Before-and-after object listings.
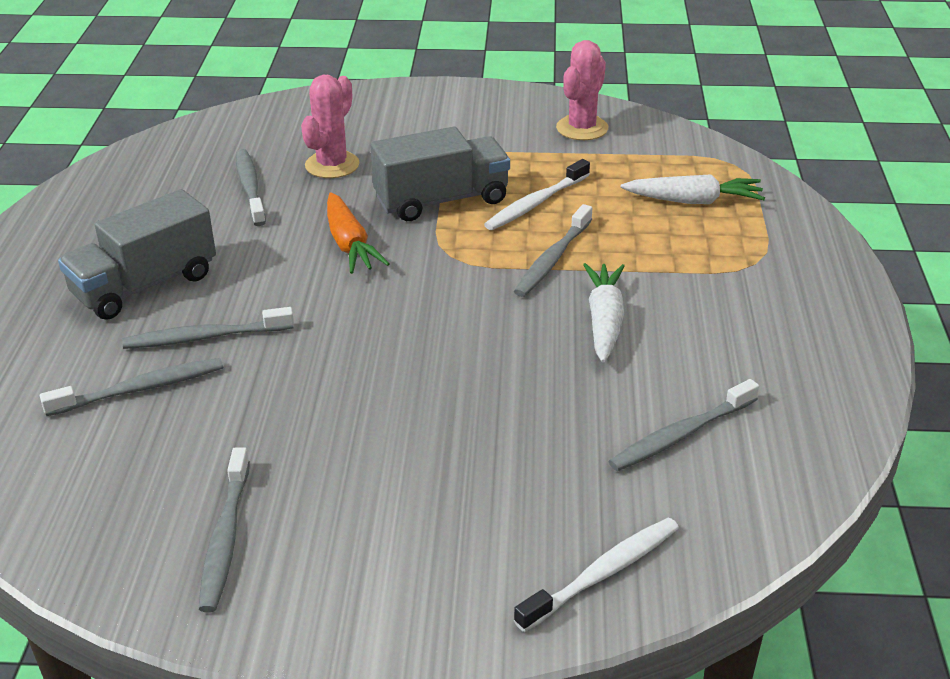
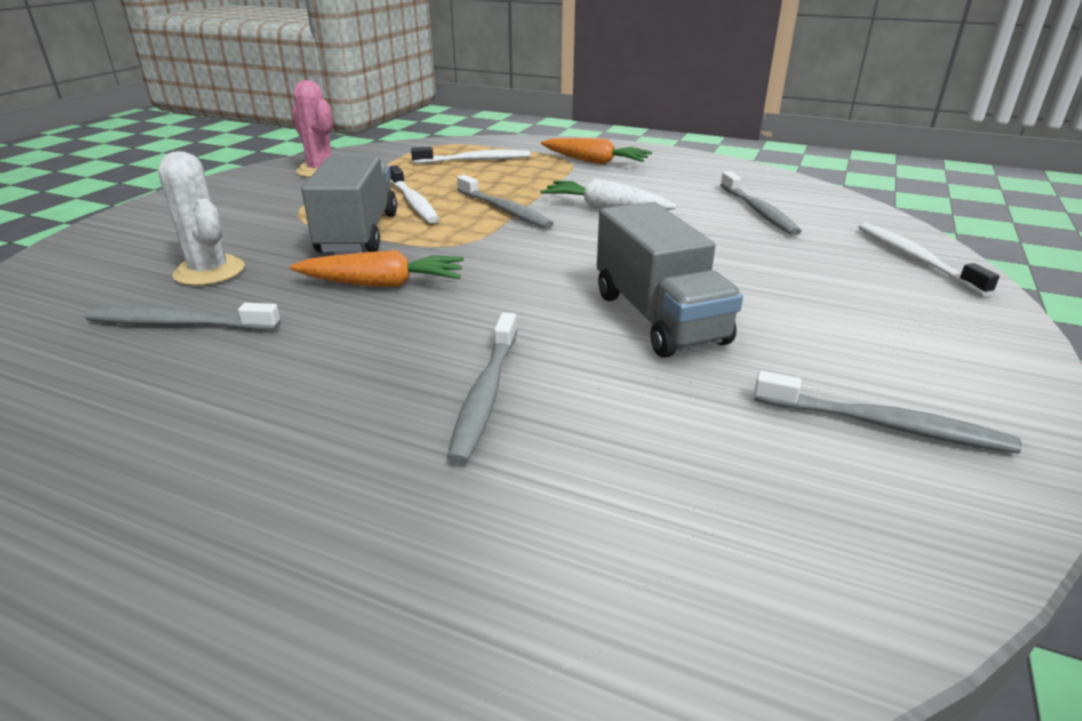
camera: 70 degrees left, 5 degrees down
(140, 389) = (568, 460): grey toothbrush -> none
(145, 285) = (316, 431): grey truck -> grey truck (659, 318)
(332, 165) = (209, 271): pink cactus -> white cactus
(694, 201) = (475, 160): white carrot -> white toothbrush
(765, 282) = (595, 162): none -> orange carrot

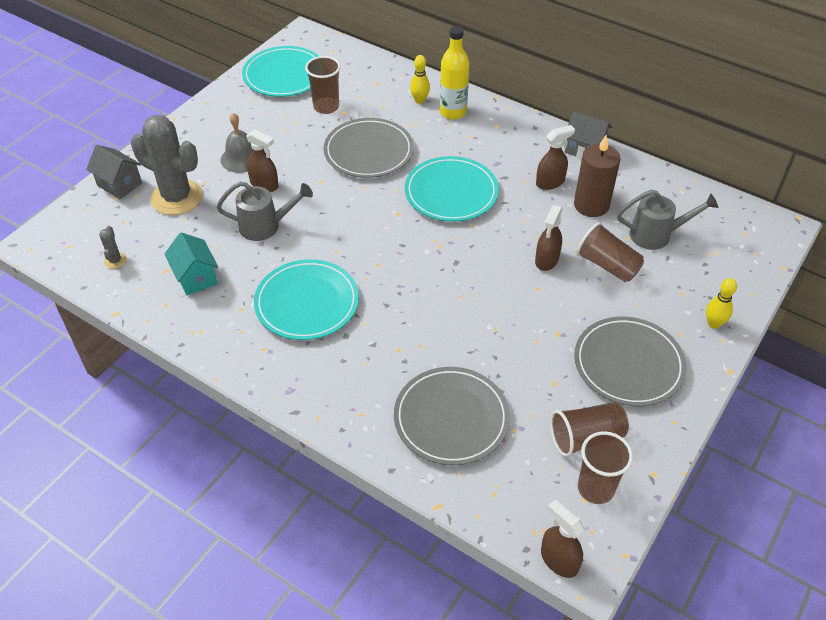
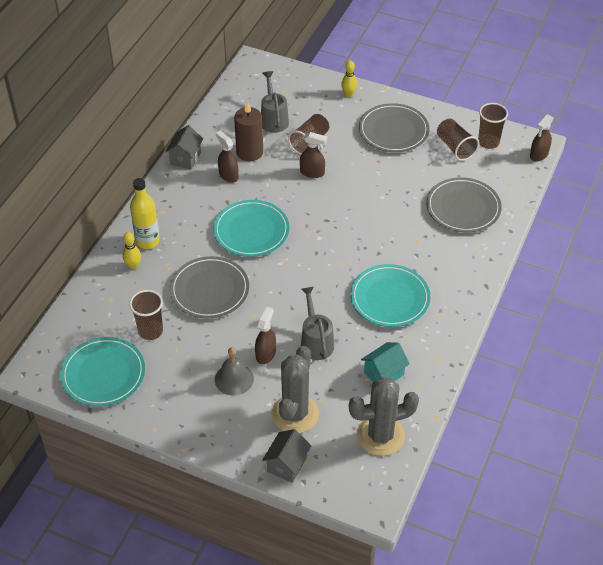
camera: 100 degrees left, 0 degrees up
(115, 261) = (380, 436): grey cactus -> grey cactus, size x2.46

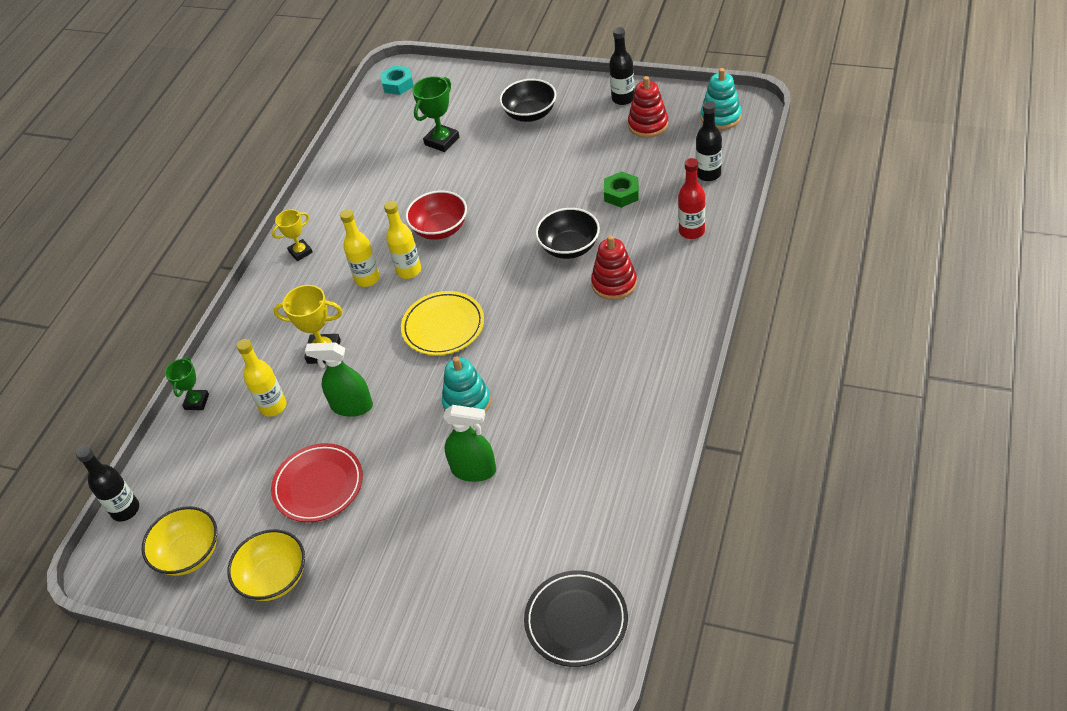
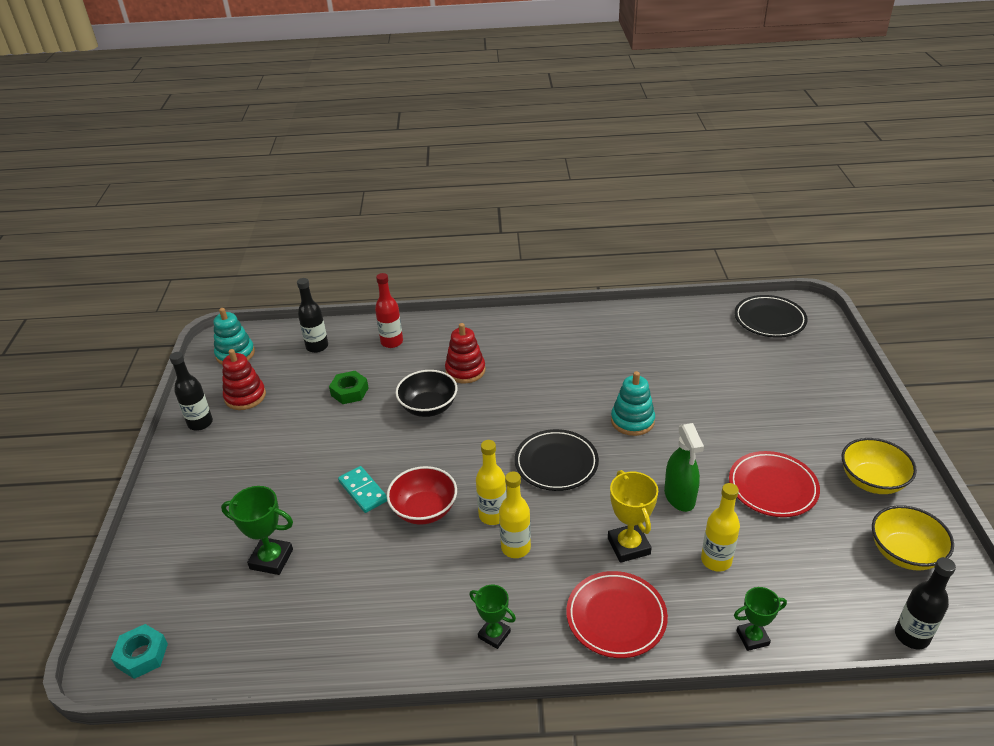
camera: 115 degrees left, 10 degrees down
(268, 324) = (616, 617): none -> red plate
(300, 252) = (494, 634): yellow trophy -> green trophy
(443, 326) = (556, 463): yellow plate -> black plate
(474, 470) = (693, 397): green spray bottle -> none
(483, 194) = (363, 491): none -> turquoise domino
(530, 114) = (222, 490): black bowl -> none

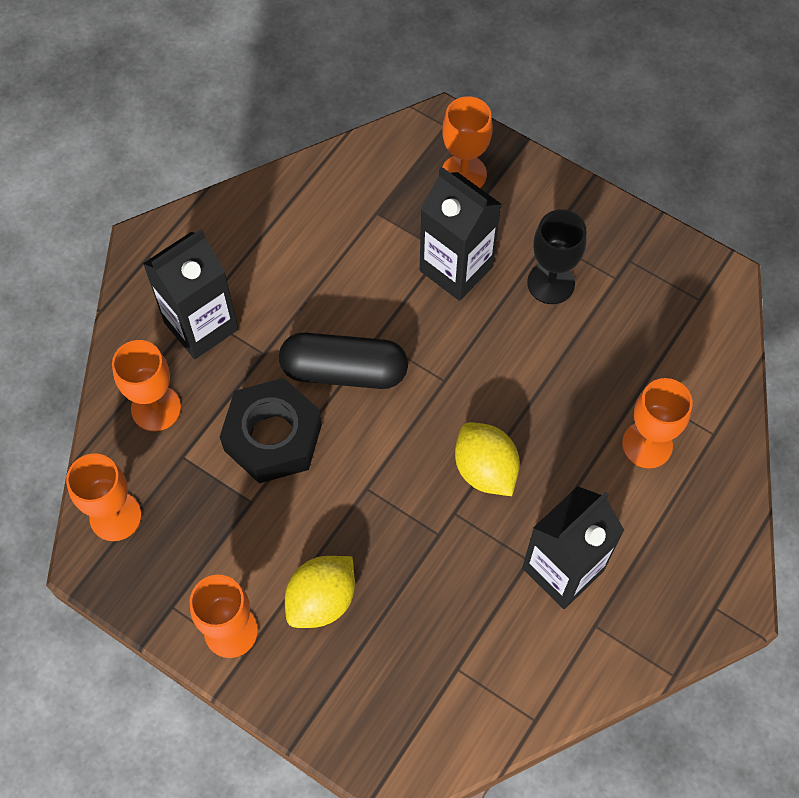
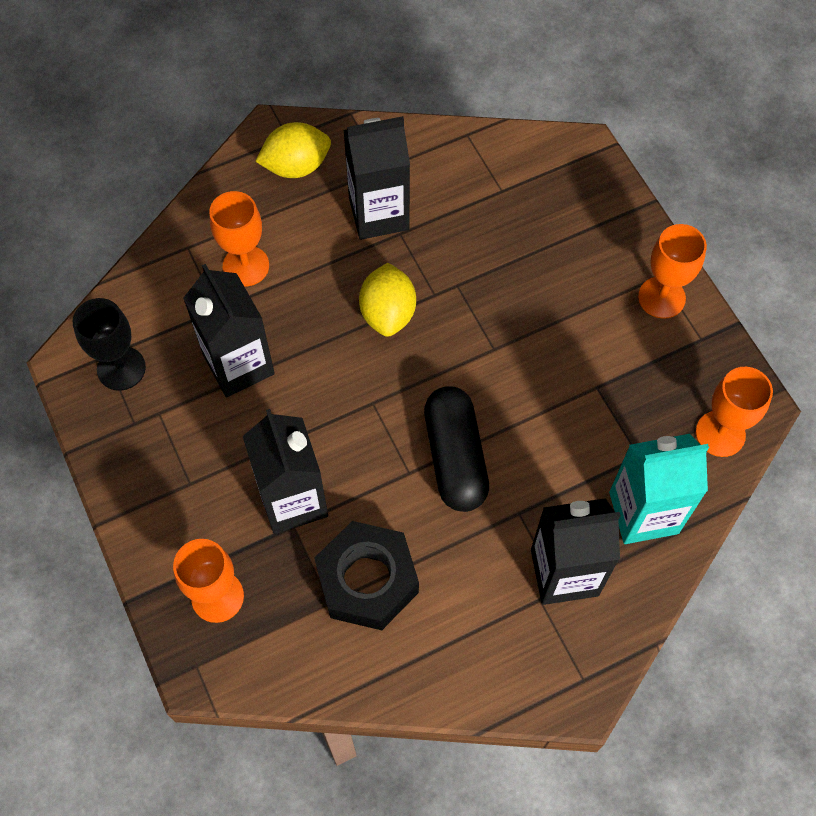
camera: 150 degrees left, 0 degrees up
(156, 408) = (643, 512): orange goblet -> turquoise carton
(273, 437) = (550, 431): black nut -> black nut (367, 580)
(322, 600) = (578, 284): yellow lemon -> yellow lemon (296, 166)
(344, 371) = (455, 457): black capsule -> black capsule turned 45 degrees clockwise
(551, 283) = (219, 439): black goblet -> black goblet (121, 368)
(582, 351) = (239, 365): none -> black carton

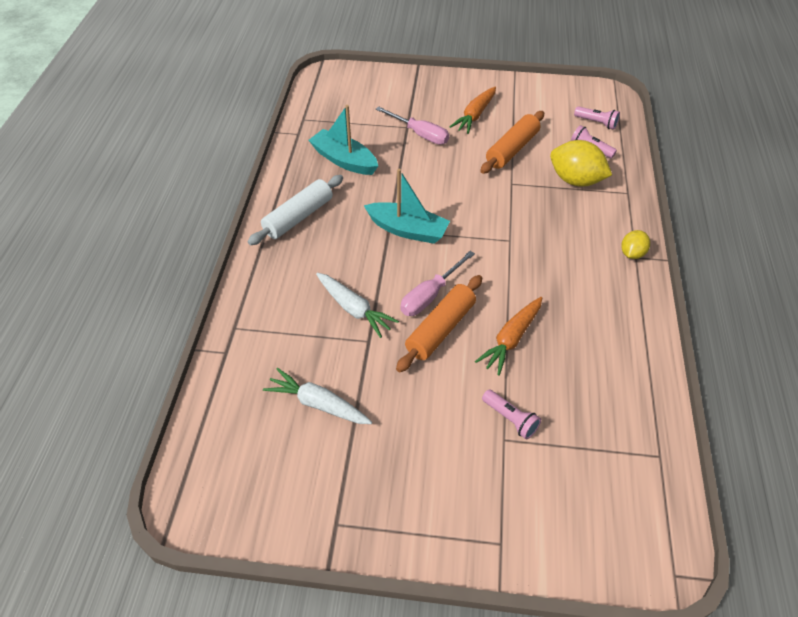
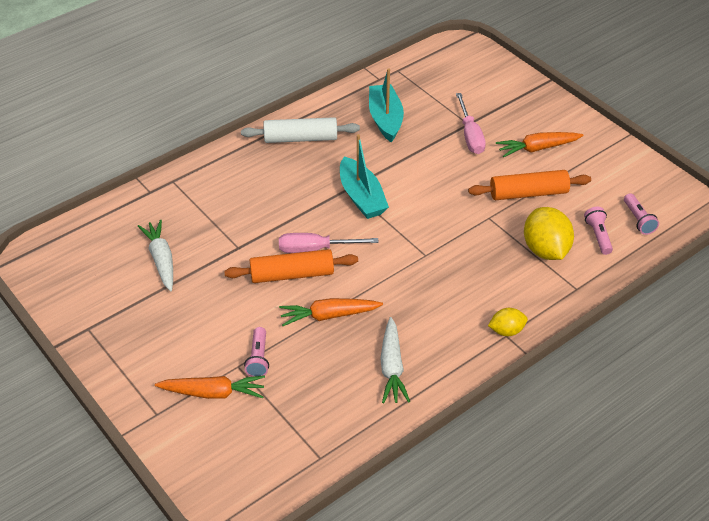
camera: 45 degrees right, 5 degrees down
(354, 309) = (256, 222): white carrot -> white carrot (392, 367)
(518, 480) = (213, 393): none -> orange carrot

WHAT TO PRODUCE. Set down exactly the lines above, from the line containing "(268, 324) = (616, 617): none -> red plate" through the line containing "(322, 600) = (578, 284): yellow". Skip the pictures.

WRITTEN SOLUTION.
(268, 324) = (616, 617): none -> red plate
(300, 252) = (494, 634): yellow trophy -> green trophy
(443, 326) = (556, 463): yellow plate -> black plate
(474, 470) = (693, 397): green spray bottle -> none
(483, 194) = (363, 491): none -> turquoise domino
(530, 114) = (222, 490): black bowl -> none

camera: 150 degrees left, 0 degrees up
(156, 408) = (643, 512): orange goblet -> turquoise carton
(273, 437) = (550, 431): black nut -> black nut (367, 580)
(322, 600) = (578, 284): yellow lemon -> yellow lemon (296, 166)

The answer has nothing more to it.